HOW TO COMPLETE THIS TASK -
Please print the entries below exactly, from the line with "insert: rosy sticky tape (178, 253)" through the line with "replace: bright orange", including both of those lines and leaving out all others.

DATA IN THIS EXERCISE -
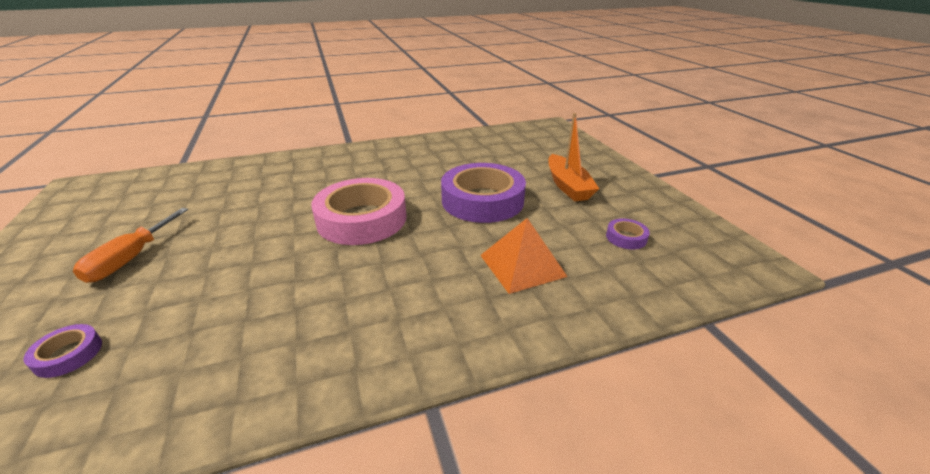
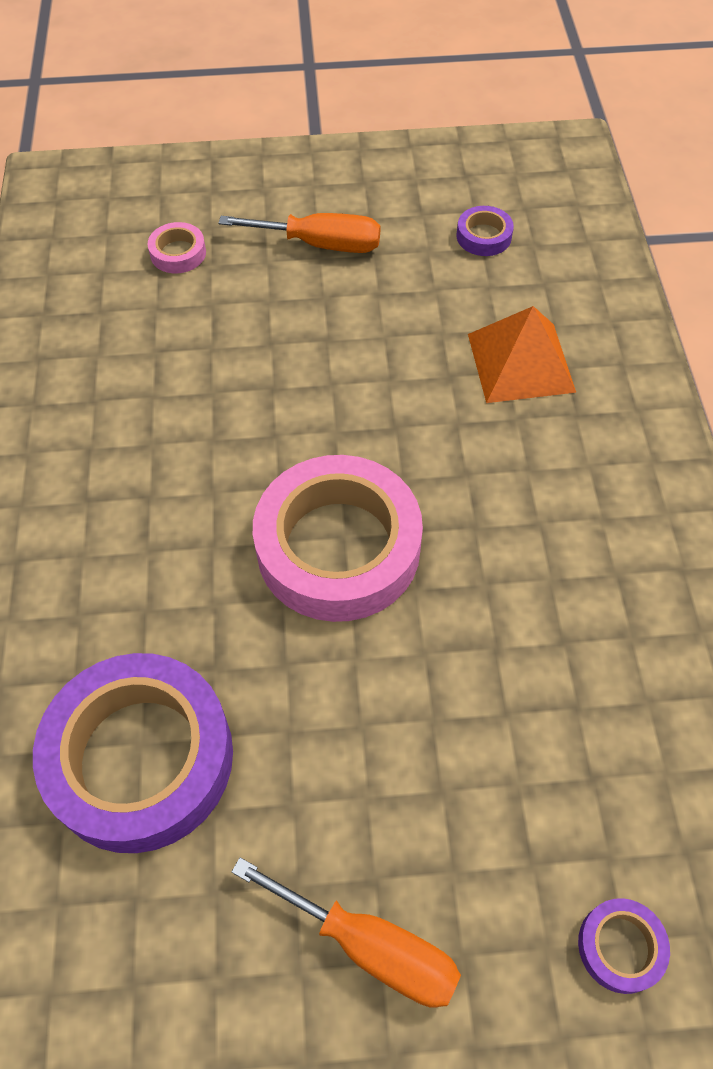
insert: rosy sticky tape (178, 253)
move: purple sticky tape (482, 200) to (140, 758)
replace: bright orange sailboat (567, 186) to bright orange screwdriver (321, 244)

...

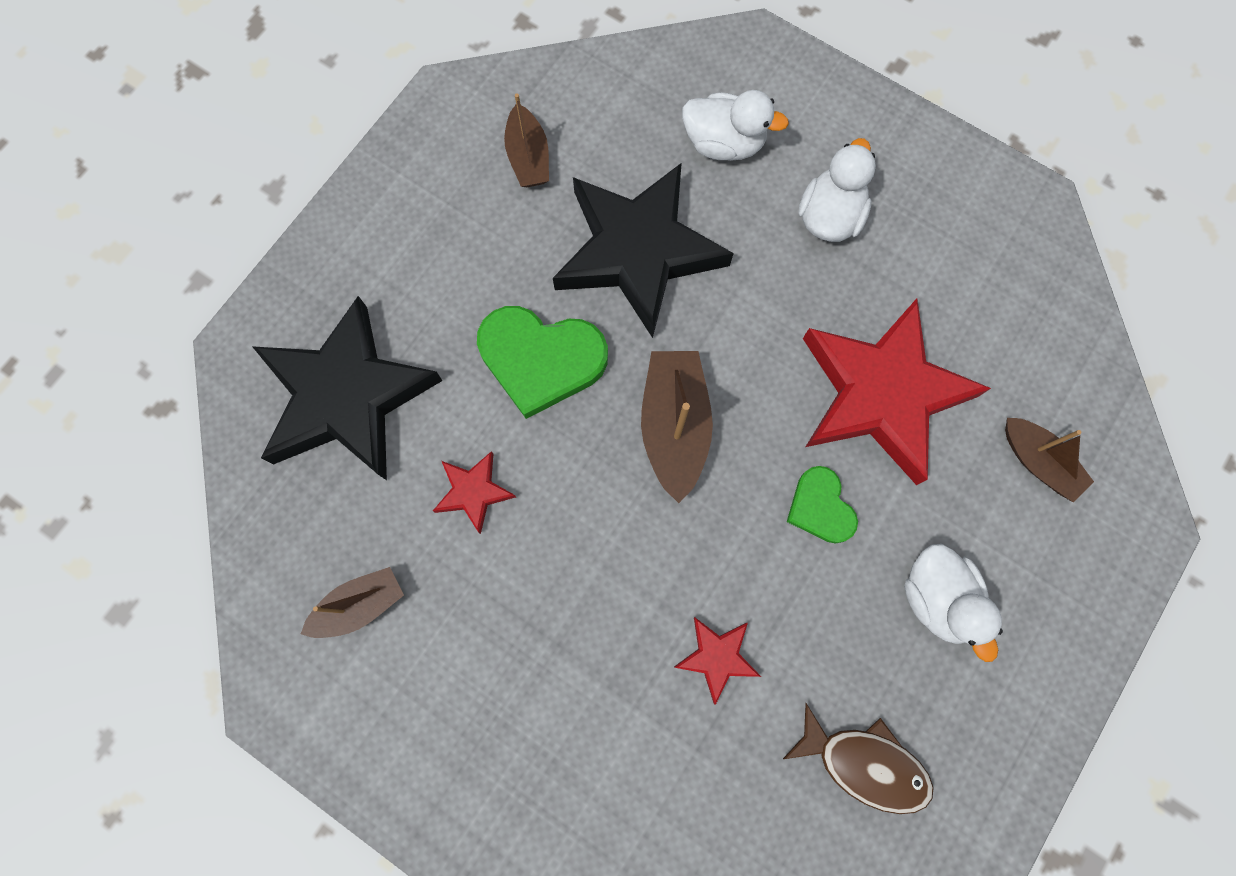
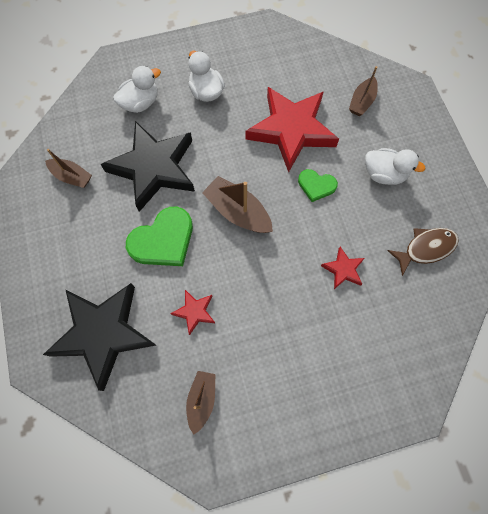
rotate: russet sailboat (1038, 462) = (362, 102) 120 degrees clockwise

TASK SOLUTION -
insert: rosy sticky tape (178, 253)
move: purple sticky tape (482, 200) to (140, 758)
replace: bright orange sailboat (567, 186) to bright orange screwdriver (321, 244)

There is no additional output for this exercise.